DATA TO EXAMINE ::

◇ ◇ ◇ ◇ ◇

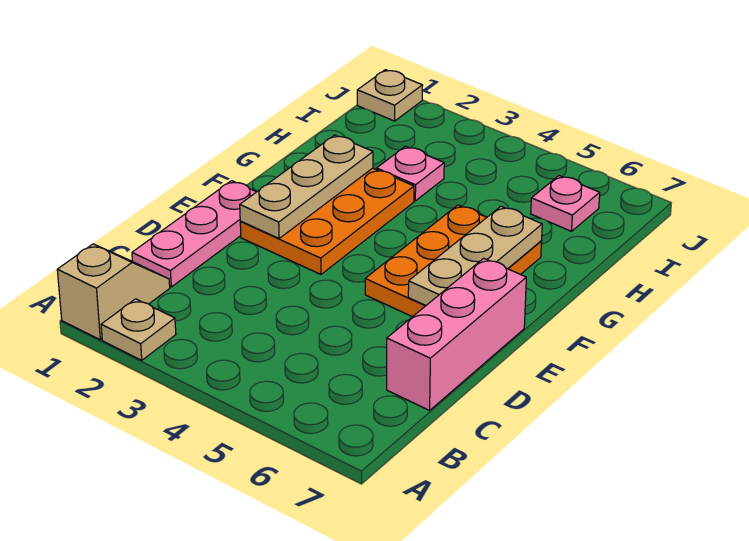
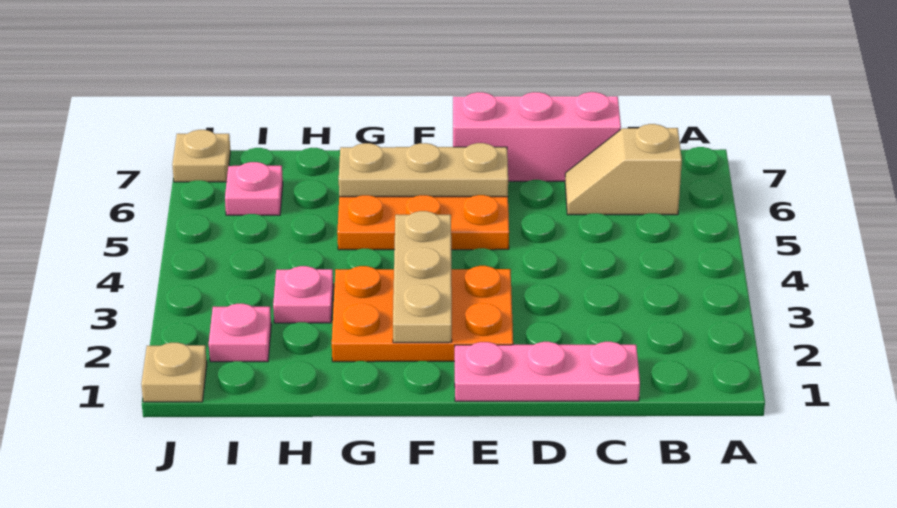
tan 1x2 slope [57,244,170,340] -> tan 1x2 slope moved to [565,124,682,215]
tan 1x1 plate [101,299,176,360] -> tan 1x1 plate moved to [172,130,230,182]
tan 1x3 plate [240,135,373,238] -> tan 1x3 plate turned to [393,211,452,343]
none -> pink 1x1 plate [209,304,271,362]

◇ ◇ ◇ ◇ ◇

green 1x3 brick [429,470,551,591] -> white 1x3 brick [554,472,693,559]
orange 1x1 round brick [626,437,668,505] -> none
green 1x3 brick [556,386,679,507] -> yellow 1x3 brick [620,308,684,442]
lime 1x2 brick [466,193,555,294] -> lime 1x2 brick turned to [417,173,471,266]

◇ ◇ ◇ ◇ ◇

PROMPT :: Count the lines in the records above that contain the word "brick", and report only that number.

SOLVED EXERCISE :: 4